**PROBLEM STATEMENT**
Starting at the top of the data and ending with the line that holds "D1: LED white", transcribe each line exactly; include both ends.
━━━━━━━━━━
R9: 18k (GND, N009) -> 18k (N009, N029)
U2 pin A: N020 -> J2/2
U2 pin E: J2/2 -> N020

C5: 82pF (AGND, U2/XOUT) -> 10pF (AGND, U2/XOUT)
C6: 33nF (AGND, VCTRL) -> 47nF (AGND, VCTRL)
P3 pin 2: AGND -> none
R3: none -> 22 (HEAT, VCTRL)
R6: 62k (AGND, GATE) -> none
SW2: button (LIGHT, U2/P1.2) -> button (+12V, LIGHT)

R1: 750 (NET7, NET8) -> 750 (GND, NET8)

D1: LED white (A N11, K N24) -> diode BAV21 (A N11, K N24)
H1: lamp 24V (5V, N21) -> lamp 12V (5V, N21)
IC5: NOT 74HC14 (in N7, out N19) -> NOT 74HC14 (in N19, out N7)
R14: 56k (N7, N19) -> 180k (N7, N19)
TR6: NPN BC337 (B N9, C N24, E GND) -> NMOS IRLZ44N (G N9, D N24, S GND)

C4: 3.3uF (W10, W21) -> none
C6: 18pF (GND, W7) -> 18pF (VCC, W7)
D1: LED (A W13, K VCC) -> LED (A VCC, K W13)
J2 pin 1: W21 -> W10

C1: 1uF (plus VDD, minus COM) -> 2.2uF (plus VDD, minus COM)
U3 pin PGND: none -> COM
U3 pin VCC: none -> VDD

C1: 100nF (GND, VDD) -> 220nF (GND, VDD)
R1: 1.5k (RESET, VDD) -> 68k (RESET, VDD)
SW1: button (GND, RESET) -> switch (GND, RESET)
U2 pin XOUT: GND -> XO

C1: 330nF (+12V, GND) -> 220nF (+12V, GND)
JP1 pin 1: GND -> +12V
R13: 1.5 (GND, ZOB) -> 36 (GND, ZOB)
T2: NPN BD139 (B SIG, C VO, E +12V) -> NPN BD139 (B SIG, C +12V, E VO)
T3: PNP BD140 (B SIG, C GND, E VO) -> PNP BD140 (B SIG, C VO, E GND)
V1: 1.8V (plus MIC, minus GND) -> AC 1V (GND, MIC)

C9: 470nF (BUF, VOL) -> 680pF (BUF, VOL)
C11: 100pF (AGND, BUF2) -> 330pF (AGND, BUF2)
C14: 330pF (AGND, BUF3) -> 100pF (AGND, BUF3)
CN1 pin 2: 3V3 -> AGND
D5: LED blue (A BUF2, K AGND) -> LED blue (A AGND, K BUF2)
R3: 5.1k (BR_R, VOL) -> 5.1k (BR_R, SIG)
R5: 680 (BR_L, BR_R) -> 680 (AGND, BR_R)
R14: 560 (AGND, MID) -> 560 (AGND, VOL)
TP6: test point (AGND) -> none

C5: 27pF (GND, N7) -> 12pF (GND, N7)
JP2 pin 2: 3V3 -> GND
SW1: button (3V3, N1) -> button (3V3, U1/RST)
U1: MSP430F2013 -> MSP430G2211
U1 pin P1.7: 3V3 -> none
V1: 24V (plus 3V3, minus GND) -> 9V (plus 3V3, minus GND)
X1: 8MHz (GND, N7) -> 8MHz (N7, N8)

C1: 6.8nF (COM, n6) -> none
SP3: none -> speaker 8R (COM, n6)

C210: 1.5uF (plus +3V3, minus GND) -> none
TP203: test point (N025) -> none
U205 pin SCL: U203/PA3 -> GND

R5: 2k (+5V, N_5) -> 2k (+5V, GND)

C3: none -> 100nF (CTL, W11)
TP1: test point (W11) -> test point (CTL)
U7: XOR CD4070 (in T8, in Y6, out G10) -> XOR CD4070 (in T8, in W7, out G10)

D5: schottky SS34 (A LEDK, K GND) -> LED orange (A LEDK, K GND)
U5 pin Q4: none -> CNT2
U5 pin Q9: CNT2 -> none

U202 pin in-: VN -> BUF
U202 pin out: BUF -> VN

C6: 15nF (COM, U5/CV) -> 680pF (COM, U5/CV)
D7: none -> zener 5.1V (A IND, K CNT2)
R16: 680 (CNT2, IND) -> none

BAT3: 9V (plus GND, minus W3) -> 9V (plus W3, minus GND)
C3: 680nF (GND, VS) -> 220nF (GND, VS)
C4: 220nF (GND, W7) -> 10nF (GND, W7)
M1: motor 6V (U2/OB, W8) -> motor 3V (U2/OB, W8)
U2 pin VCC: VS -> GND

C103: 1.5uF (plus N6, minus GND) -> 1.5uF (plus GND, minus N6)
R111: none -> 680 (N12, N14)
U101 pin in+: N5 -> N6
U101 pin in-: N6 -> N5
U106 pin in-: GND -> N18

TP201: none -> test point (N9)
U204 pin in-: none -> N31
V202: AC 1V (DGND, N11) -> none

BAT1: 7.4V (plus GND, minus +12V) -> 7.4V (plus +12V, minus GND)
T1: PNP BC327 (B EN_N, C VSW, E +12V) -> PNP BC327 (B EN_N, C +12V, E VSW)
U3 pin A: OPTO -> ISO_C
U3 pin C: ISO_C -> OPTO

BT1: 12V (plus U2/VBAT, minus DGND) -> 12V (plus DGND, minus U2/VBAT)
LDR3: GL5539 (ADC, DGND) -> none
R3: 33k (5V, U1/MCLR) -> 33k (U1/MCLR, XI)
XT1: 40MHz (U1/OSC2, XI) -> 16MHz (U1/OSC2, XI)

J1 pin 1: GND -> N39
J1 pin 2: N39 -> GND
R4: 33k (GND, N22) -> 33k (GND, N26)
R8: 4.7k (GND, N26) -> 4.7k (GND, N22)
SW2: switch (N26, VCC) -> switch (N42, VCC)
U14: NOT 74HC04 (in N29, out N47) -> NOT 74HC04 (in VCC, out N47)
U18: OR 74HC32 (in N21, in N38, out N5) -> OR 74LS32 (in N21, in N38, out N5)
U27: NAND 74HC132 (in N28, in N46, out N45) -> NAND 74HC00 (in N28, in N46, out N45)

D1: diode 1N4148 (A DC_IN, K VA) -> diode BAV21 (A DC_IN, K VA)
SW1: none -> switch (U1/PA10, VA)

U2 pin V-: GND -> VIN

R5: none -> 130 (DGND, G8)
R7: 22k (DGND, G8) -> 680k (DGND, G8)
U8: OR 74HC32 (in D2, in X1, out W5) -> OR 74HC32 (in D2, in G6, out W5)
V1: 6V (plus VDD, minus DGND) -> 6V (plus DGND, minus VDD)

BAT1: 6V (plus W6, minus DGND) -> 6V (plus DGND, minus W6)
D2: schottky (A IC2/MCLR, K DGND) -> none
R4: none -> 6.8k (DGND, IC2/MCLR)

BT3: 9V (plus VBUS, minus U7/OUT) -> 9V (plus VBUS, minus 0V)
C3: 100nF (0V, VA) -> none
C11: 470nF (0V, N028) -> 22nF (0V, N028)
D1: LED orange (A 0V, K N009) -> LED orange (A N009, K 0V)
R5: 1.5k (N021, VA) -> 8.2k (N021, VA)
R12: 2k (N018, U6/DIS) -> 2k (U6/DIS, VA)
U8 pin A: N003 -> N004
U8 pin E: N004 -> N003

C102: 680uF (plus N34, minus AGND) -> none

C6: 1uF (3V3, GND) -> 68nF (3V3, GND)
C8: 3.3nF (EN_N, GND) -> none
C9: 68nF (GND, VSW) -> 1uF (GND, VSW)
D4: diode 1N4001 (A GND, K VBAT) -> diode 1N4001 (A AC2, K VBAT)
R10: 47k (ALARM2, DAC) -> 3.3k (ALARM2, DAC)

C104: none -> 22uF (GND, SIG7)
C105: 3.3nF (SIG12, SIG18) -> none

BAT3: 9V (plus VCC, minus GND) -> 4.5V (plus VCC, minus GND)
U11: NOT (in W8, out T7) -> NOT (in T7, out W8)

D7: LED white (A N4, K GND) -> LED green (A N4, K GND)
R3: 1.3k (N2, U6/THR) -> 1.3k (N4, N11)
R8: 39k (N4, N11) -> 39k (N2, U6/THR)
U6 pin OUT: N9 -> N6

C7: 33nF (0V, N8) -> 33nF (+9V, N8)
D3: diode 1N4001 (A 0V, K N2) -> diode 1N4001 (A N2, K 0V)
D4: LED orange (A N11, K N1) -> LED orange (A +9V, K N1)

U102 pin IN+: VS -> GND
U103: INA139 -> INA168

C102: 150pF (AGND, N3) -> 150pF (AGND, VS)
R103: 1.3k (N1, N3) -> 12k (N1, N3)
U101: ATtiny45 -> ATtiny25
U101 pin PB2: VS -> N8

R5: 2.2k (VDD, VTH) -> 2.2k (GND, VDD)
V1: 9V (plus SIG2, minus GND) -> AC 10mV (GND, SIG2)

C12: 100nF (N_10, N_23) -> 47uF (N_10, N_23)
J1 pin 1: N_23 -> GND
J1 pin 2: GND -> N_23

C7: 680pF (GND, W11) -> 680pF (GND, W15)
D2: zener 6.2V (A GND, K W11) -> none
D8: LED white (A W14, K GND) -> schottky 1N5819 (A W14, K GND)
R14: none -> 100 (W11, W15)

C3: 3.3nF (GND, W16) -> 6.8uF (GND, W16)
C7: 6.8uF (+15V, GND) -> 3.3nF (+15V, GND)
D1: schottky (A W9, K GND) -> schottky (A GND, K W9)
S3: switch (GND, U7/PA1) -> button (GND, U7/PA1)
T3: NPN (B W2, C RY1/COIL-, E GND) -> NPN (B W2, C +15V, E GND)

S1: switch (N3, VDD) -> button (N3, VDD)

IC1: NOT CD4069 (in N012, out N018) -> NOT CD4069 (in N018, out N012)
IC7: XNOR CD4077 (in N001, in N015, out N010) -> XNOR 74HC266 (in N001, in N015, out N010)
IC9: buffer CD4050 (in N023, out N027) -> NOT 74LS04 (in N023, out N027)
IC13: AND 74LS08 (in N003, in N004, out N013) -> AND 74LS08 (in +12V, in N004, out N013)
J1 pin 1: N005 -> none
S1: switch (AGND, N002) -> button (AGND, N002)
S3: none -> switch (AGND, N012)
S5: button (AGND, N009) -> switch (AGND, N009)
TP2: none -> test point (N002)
━━━━━━━━━━
**TASK SOLUTION**
R9: 18k (GND, N009) -> 18k (N009, N029)
U2 pin A: N020 -> J2/2
U2 pin E: J2/2 -> N020

C5: 82pF (AGND, U2/XOUT) -> 10pF (AGND, U2/XOUT)
C6: 33nF (AGND, VCTRL) -> 47nF (AGND, VCTRL)
P3 pin 2: AGND -> none
R3: none -> 22 (HEAT, VCTRL)
R6: 62k (AGND, GATE) -> none
SW2: button (LIGHT, U2/P1.2) -> button (+12V, LIGHT)

R1: 750 (NET7, NET8) -> 750 (GND, NET8)

D1: LED white (A N11, K N24) -> diode BAV21 (A N11, K N24)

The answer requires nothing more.